INSTRUCTIONS TO FOLLOW
Copy, exactly and without additions, every line in the records below from the one holding "orange 1x1 cone [581,260,629,336]" through the one holding "orange 1x3 brick", both ends included.

Scene comparison data
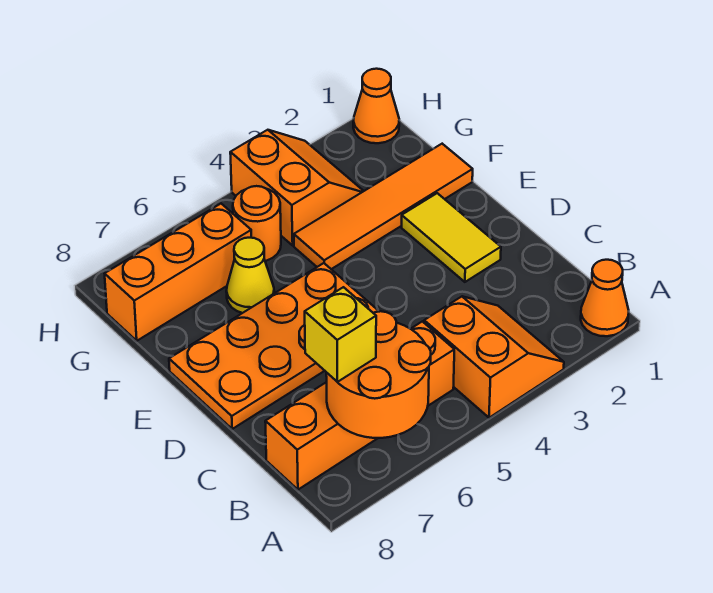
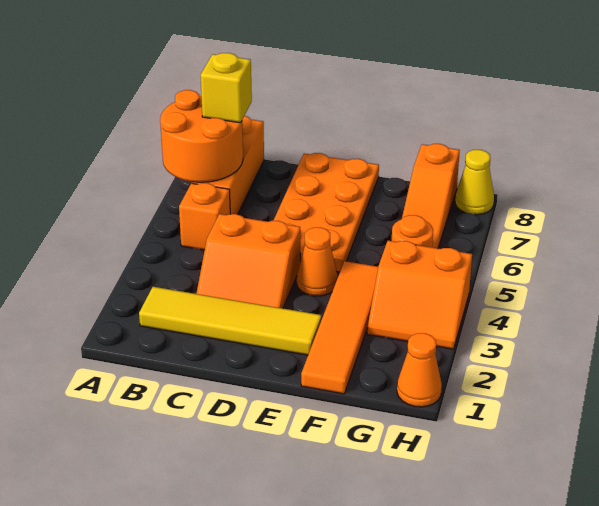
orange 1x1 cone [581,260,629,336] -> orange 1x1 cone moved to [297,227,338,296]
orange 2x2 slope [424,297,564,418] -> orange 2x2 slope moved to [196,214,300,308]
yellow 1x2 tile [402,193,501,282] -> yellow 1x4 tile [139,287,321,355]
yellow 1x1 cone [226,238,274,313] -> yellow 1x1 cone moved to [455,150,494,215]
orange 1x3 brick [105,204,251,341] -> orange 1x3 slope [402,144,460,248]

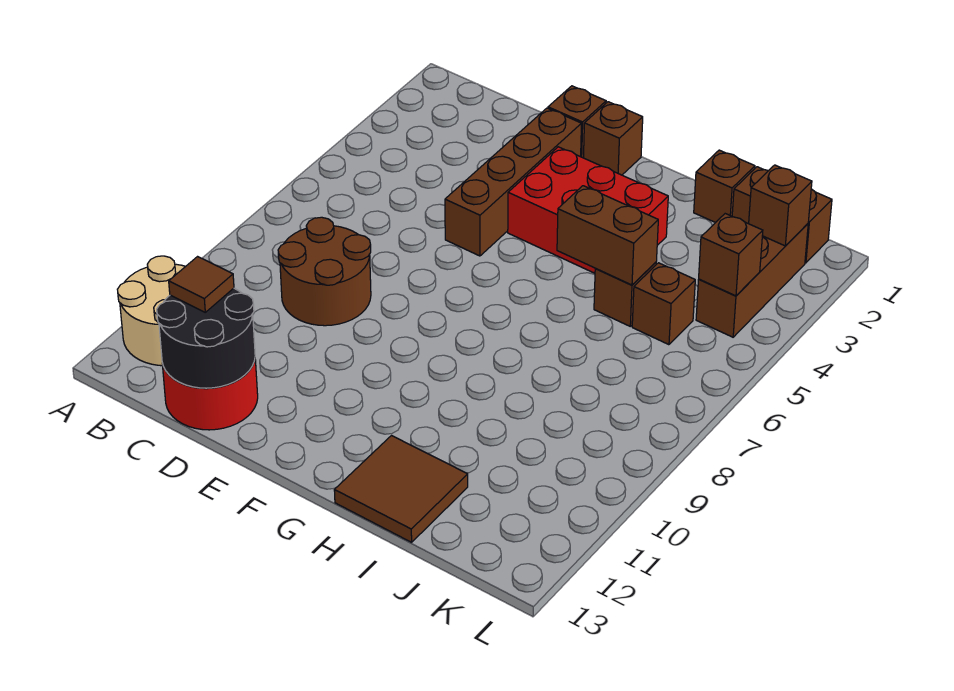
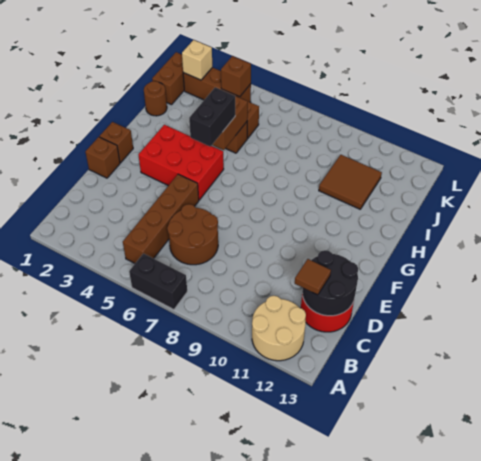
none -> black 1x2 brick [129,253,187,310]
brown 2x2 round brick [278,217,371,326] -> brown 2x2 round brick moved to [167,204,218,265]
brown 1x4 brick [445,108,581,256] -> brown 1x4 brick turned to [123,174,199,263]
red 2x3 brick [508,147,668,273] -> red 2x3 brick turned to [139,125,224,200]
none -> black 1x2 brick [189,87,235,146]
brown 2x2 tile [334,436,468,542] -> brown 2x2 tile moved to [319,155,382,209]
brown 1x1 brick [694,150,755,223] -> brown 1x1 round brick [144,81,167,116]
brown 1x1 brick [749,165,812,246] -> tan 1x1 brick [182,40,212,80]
--
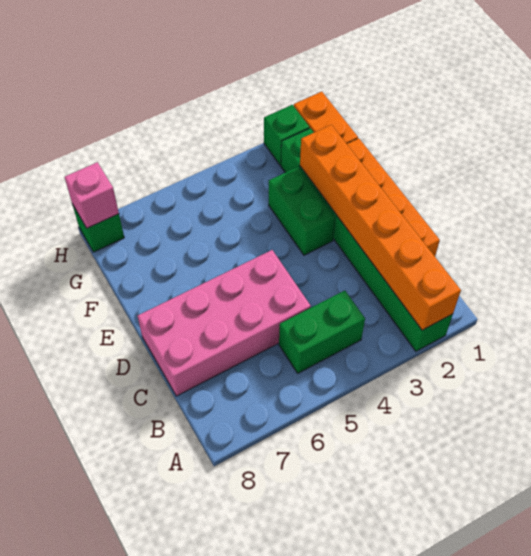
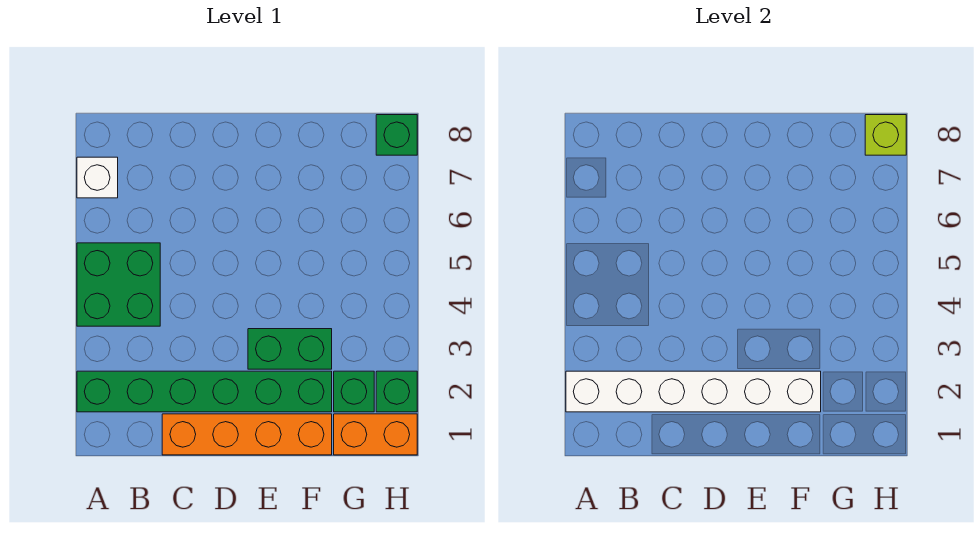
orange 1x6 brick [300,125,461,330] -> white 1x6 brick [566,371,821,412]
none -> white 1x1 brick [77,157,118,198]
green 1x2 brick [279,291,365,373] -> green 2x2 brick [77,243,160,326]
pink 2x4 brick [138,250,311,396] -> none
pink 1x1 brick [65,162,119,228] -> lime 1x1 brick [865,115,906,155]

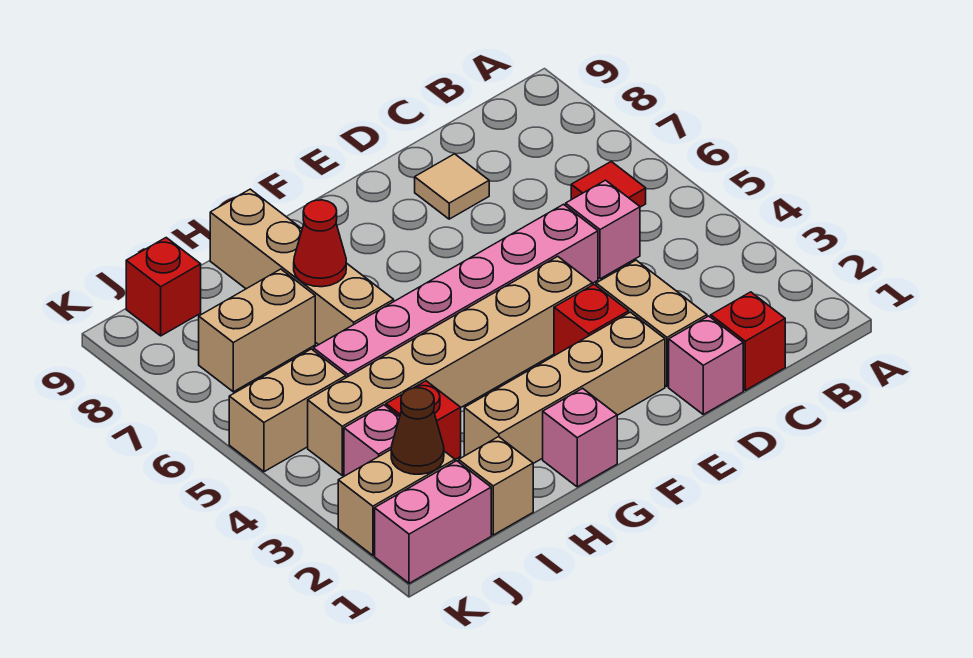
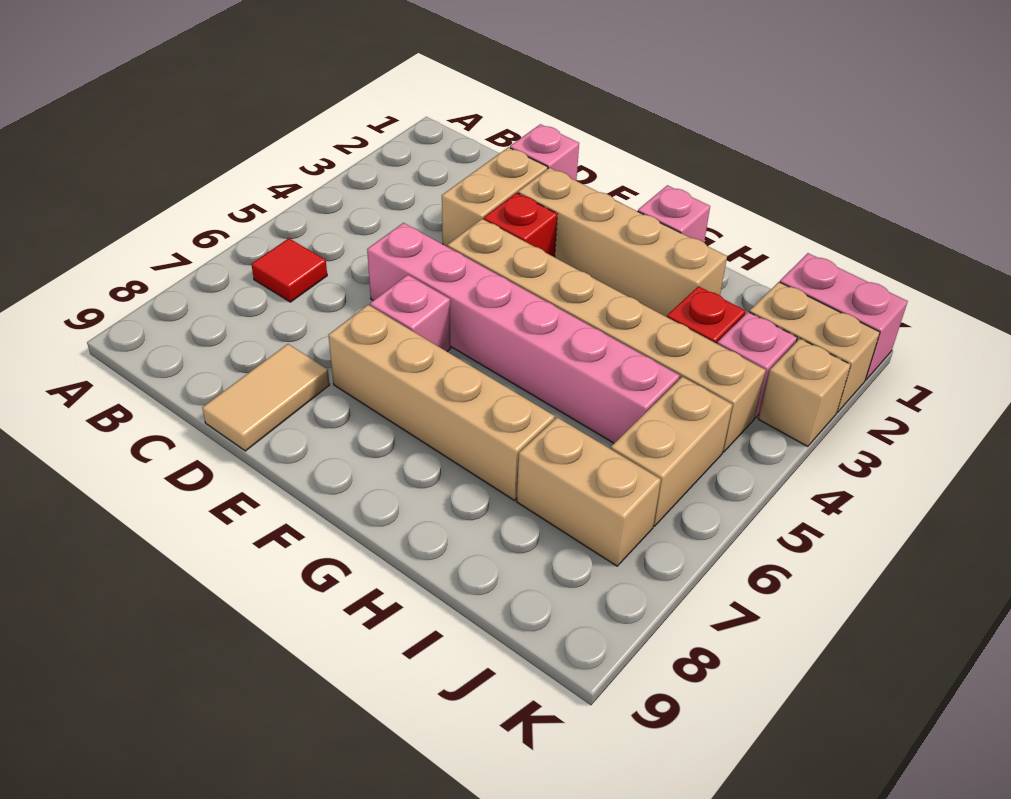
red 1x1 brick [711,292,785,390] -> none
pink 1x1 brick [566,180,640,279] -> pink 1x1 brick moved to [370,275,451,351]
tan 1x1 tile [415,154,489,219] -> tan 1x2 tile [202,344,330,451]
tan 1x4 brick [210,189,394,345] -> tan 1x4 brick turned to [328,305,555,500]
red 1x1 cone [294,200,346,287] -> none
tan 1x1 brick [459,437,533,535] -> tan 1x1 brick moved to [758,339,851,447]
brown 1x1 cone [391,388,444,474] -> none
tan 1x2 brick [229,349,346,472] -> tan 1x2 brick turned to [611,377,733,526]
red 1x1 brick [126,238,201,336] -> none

WRITTEN REPLY
orange 1x1 cone [581,260,629,336] -> orange 1x1 cone moved to [297,227,338,296]
orange 2x2 slope [424,297,564,418] -> orange 2x2 slope moved to [196,214,300,308]
yellow 1x2 tile [402,193,501,282] -> yellow 1x4 tile [139,287,321,355]
yellow 1x1 cone [226,238,274,313] -> yellow 1x1 cone moved to [455,150,494,215]
orange 1x3 brick [105,204,251,341] -> orange 1x3 slope [402,144,460,248]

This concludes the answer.